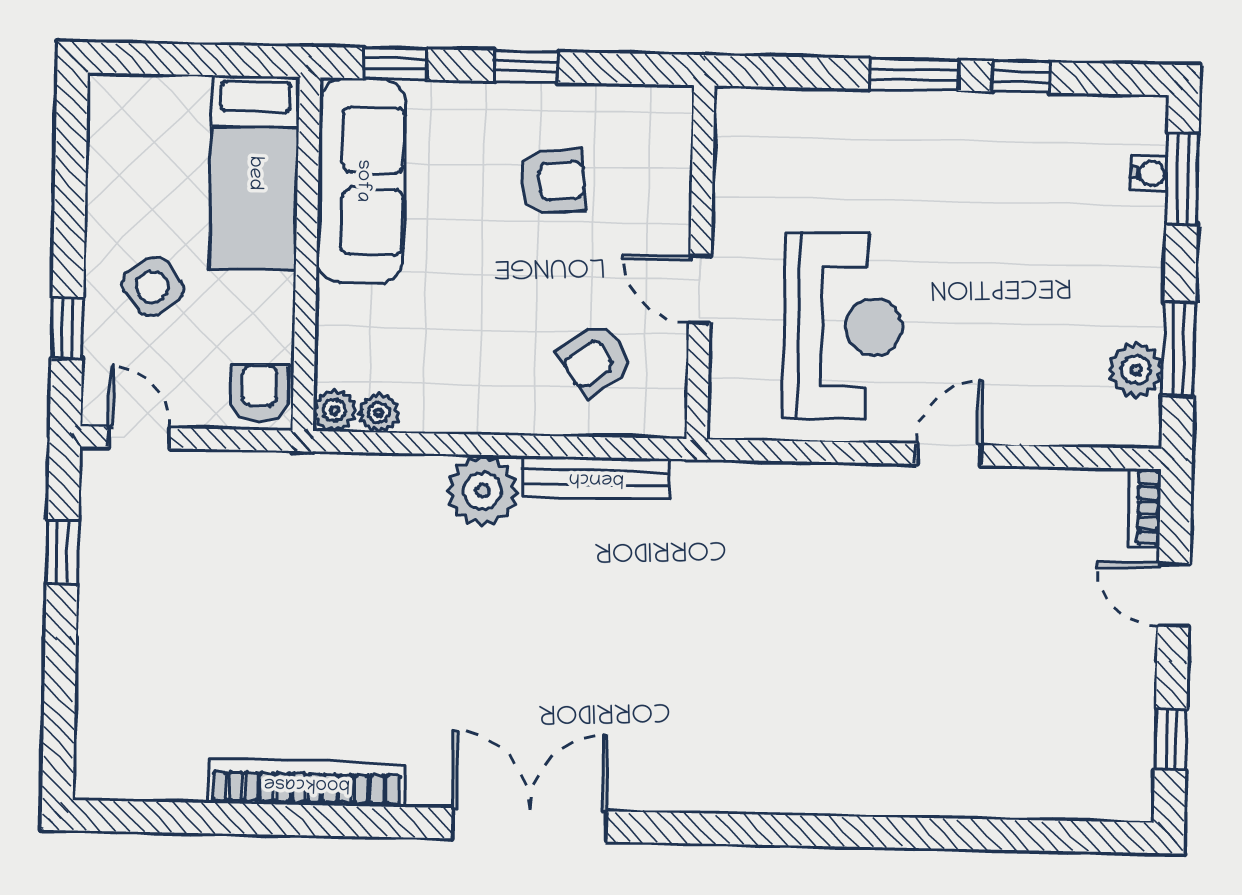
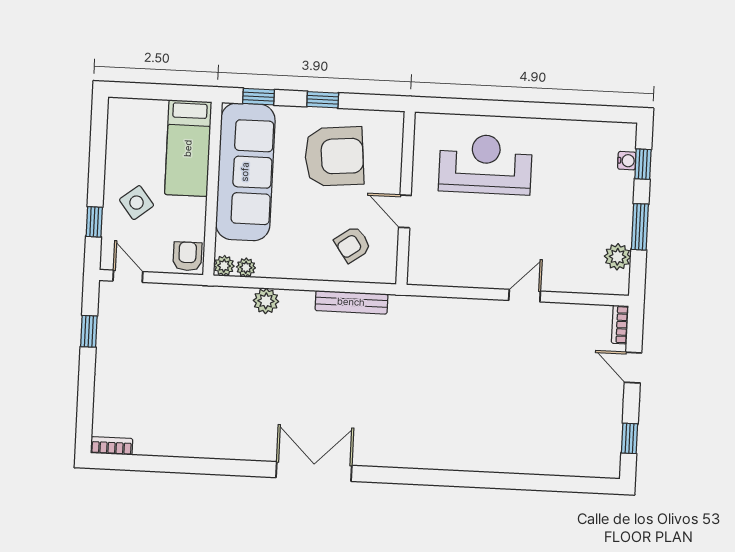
window: (914, 75) -> (513, 109), removed
window: (1021, 77) -> (565, 112), removed
window: (1182, 180) -> (643, 164), width x0.67
sofa: (362, 181) -> (245, 172), width x1.36, depth x1.27
armchair: (553, 181) -> (334, 156), width x1.88, depth x1.88
reception desk: (843, 326) -> (485, 164), moved, turned -90
window: (1179, 349) -> (640, 227), moved
plant: (482, 491) -> (266, 301), moved, width x0.73, depth x0.73
bookcase: (307, 783) -> (112, 446), moved, width x0.43, depth x0.76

## YOUR TASK
Take the lines of the material above from the first through the one containing "window: (1179, 349) -> (640, 227), moved", both included, and print them exactly without the pictures.

## TASK ANSWER
window: (914, 75) -> (513, 109), removed
window: (1021, 77) -> (565, 112), removed
window: (1182, 180) -> (643, 164), width x0.67
sofa: (362, 181) -> (245, 172), width x1.36, depth x1.27
armchair: (553, 181) -> (334, 156), width x1.88, depth x1.88
reception desk: (843, 326) -> (485, 164), moved, turned -90
window: (1179, 349) -> (640, 227), moved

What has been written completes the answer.